■ EXERCISE AIM
Nothing but the line with "(526, 848) = (194, 476): brown" and the lines after it should appear, each retyped exactly as in the listing.

■ DATA EXCERPT
»»

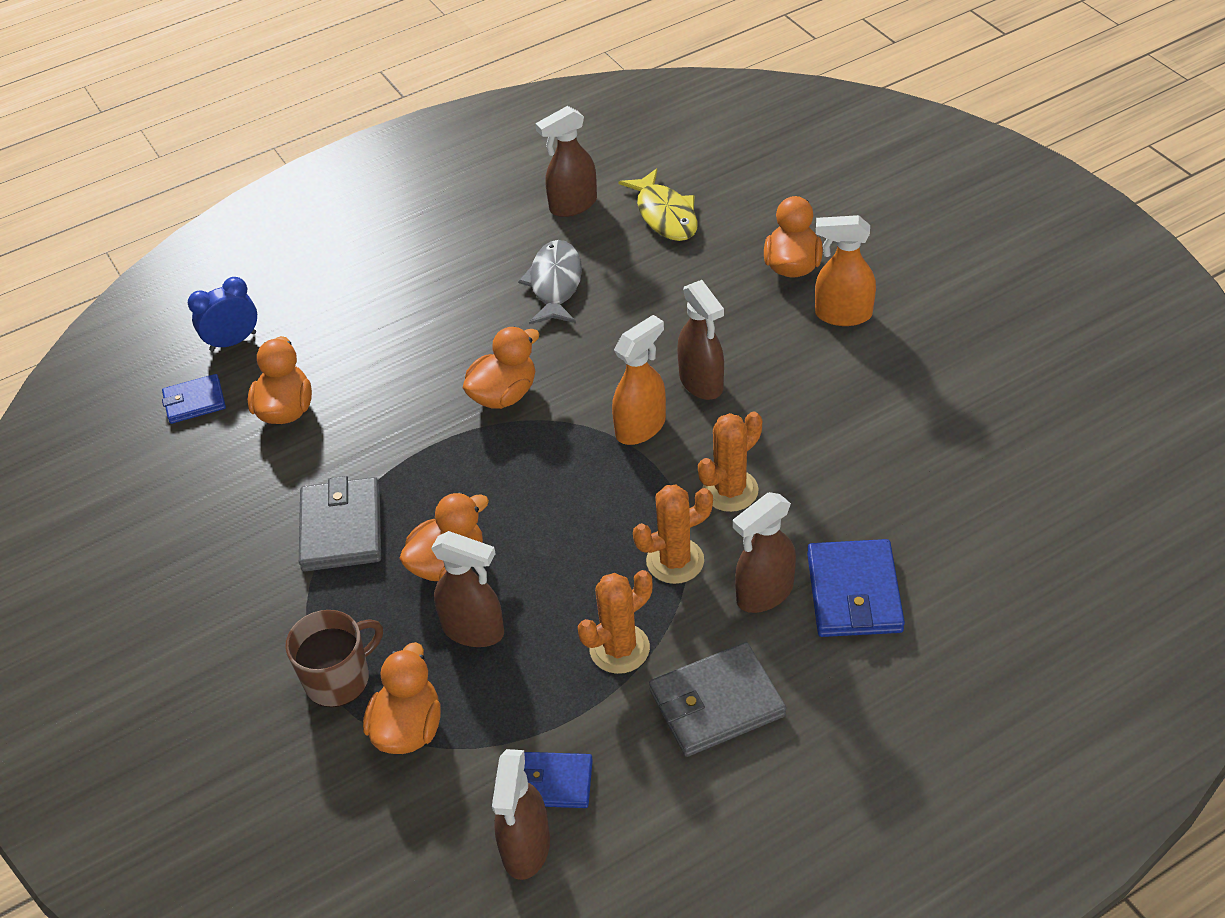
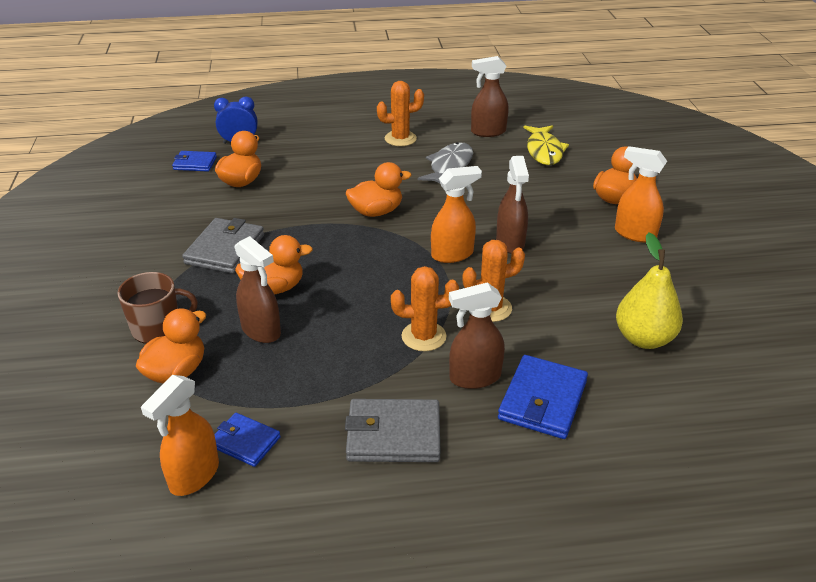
camera: 20 degrees right, 10 degrees down
(526, 848) = (194, 476): brown spray bottle -> orange spray bottle
(619, 649) = (349, 375): orange cactus -> orange cactus (400, 139)
(923, 466) = (643, 339): none -> yellow pear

««

■ EXPECTED ANSWER
(526, 848) = (194, 476): brown spray bottle -> orange spray bottle
(619, 649) = (349, 375): orange cactus -> orange cactus (400, 139)
(923, 466) = (643, 339): none -> yellow pear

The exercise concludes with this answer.